WHAT IS EXPECTED:
What you should give back is a precise copy of the lines below from the one containing "(165, 311) = (178, 348): grey" through the one containing "camera: 150 degrees right, 0 degrees up", with no pictures.

[Object matching data]
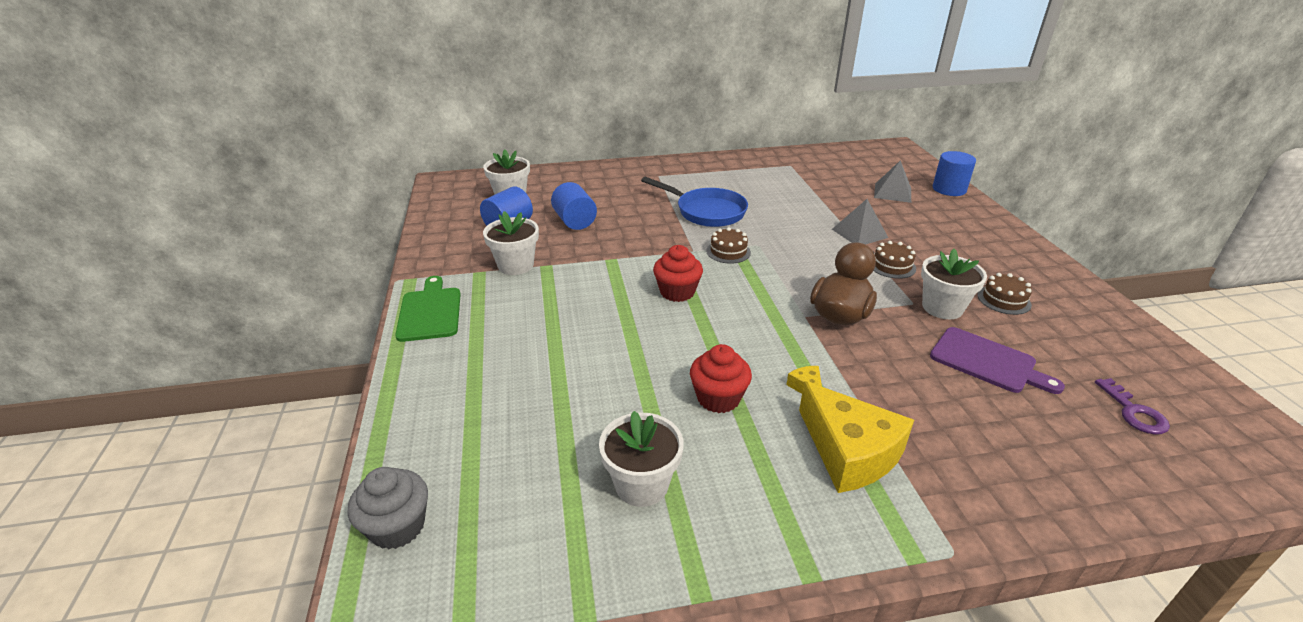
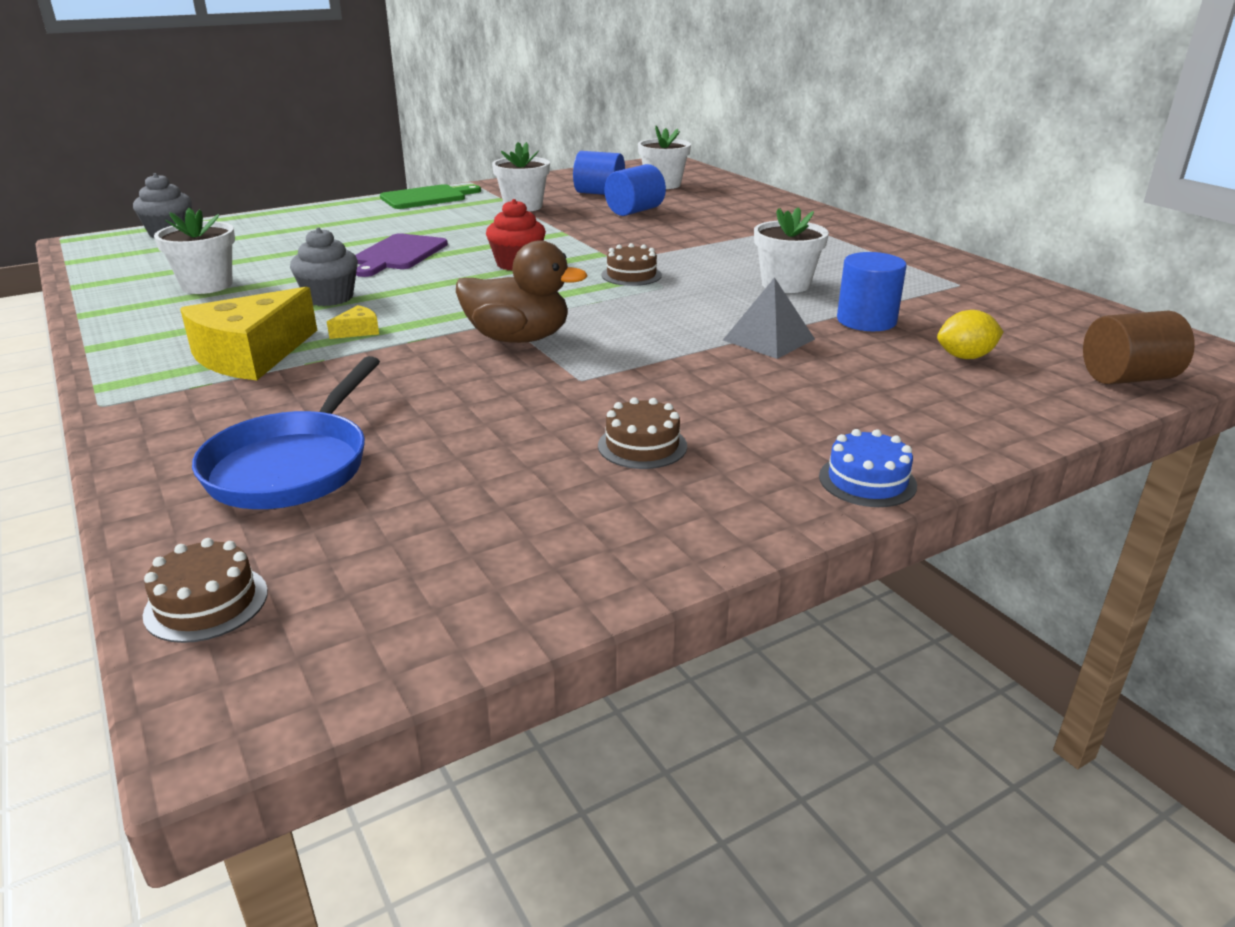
camera: 70 degrees right, 5 degrees down
(706, 212) = (728, 256): blue pan -> blue pan (293, 466)
(718, 398) = (329, 298): red cupcake -> grey cupcake
(892, 192) = (965, 357): grey pyramid -> yellow lemon
(892, 266) = (682, 363): brown cake -> brown cake (206, 603)
(921, 169) = (1127, 378): none -> brown cylinder
(942, 308) = (581, 399): white flower pot -> white flower pot (785, 284)
(949, 189) = (1062, 404): blue cylinder -> blue cylinder (866, 321)
(987, 361) = (451, 428): purple cutting board -> purple cutting board (398, 254)
(1032, 251) = (867, 481): none -> blue cake
(1134, 412) = (356, 538): purple key -> none

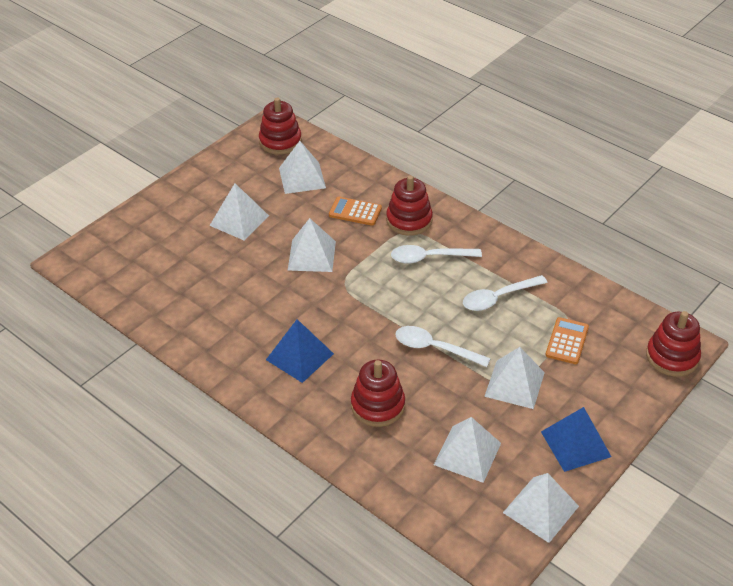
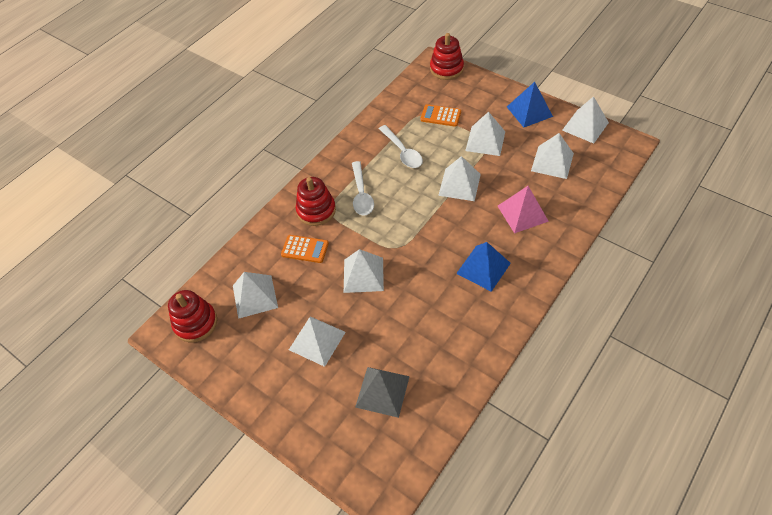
camera: 90 degrees left, 10 degrees up
(170, 264) = (382, 391): none -> grey pyramid
(355, 212) = (305, 249): orange calculator -> orange calculator turned 90 degrees counterclockwise
(378, 405) = (522, 213): red stacking toy -> pink pyramid
(435, 348) = (459, 184): white spoon -> white pyramid

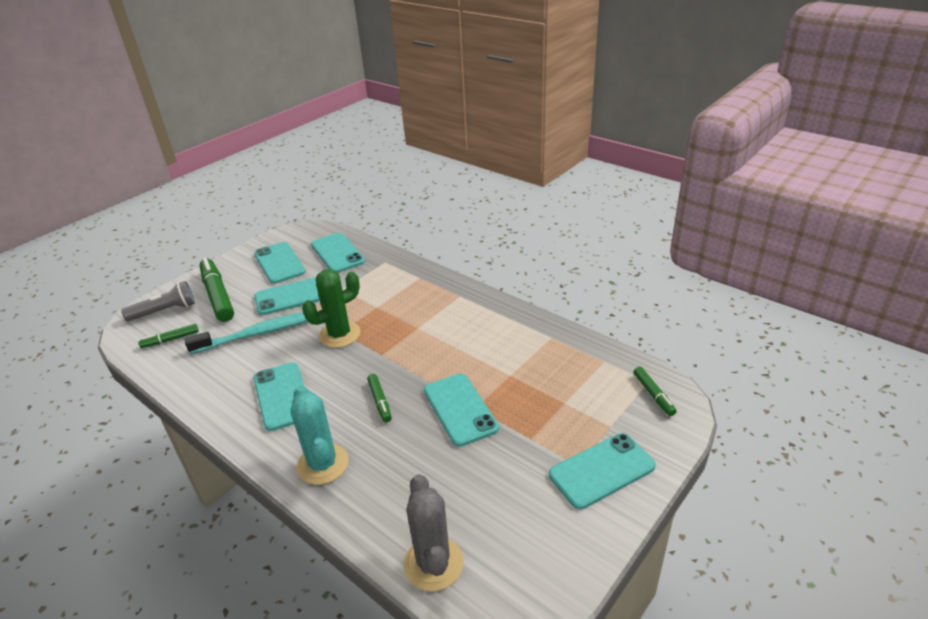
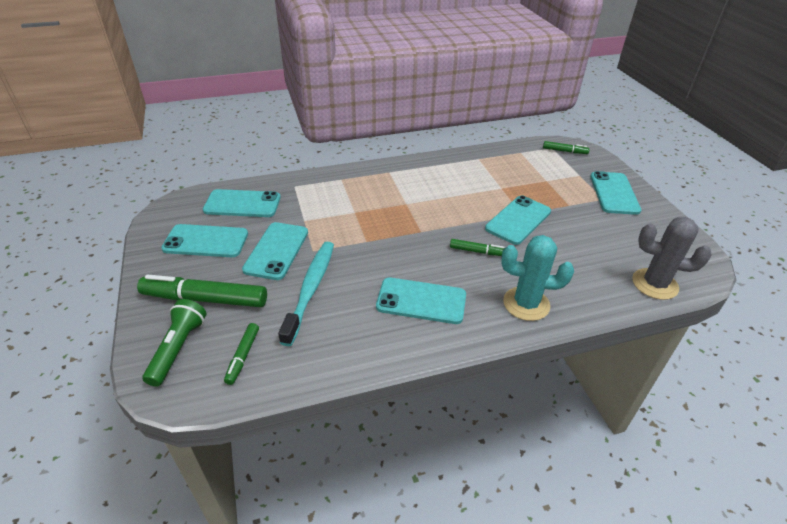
camera: 60 degrees left, 5 degrees up
(165, 311) = (178, 348): grey flashlight -> green flashlight
(339, 334) = (370, 243): green cactus -> none
(460, 409) = (518, 220): turquoise phone -> turquoise phone turned 60 degrees counterclockwise

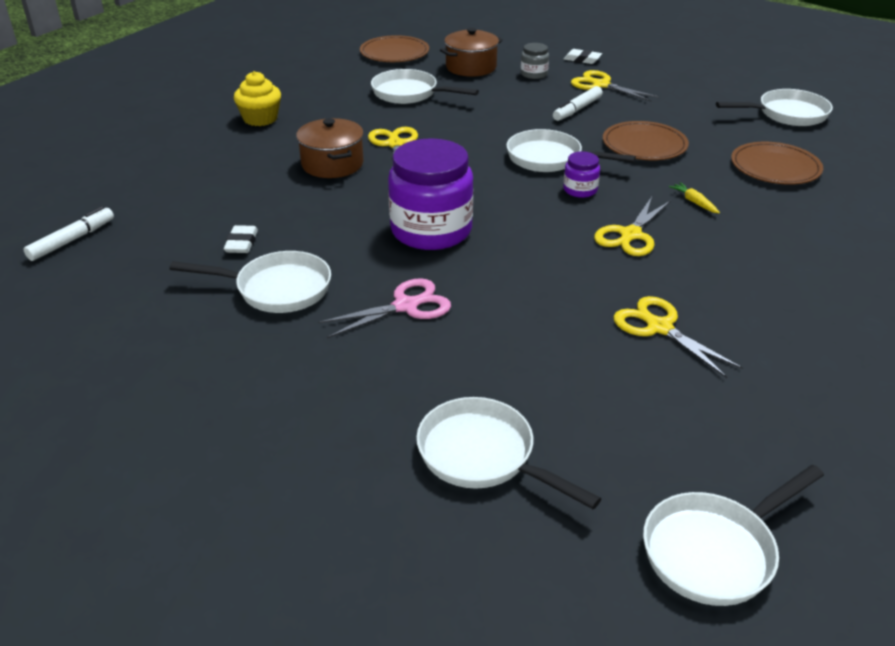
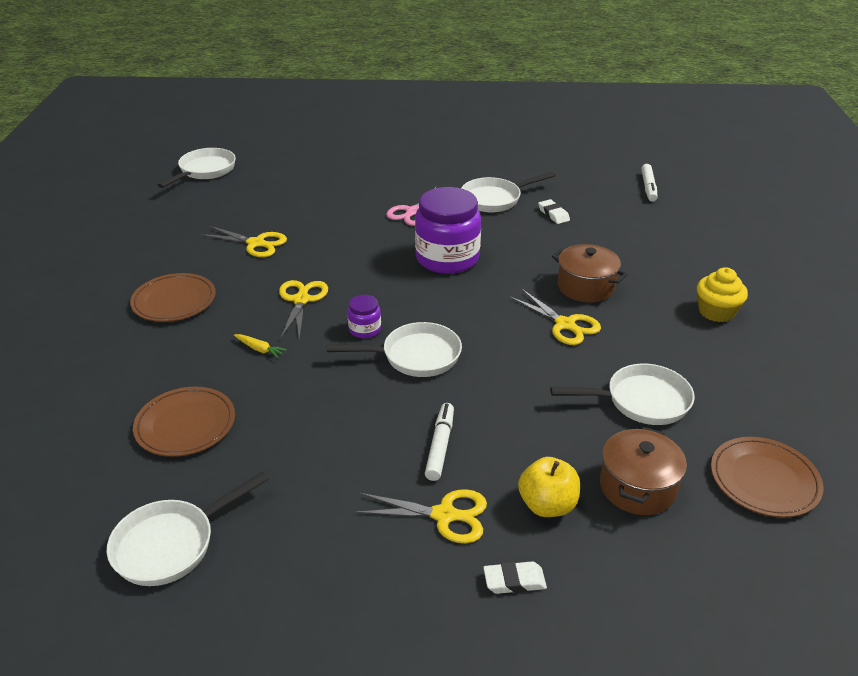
camera: 150 degrees right, 0 degrees up
(483, 456) = (318, 170): white pan -> none
(534, 74) = (547, 505): grey jar -> yellow apple
(644, 145) = (334, 410): brown plate -> brown plate (174, 301)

REPLY:
(165, 311) = (178, 348): grey flashlight -> green flashlight
(339, 334) = (370, 243): green cactus -> none
(460, 409) = (518, 220): turquoise phone -> turquoise phone turned 60 degrees counterclockwise

camera: 150 degrees right, 0 degrees up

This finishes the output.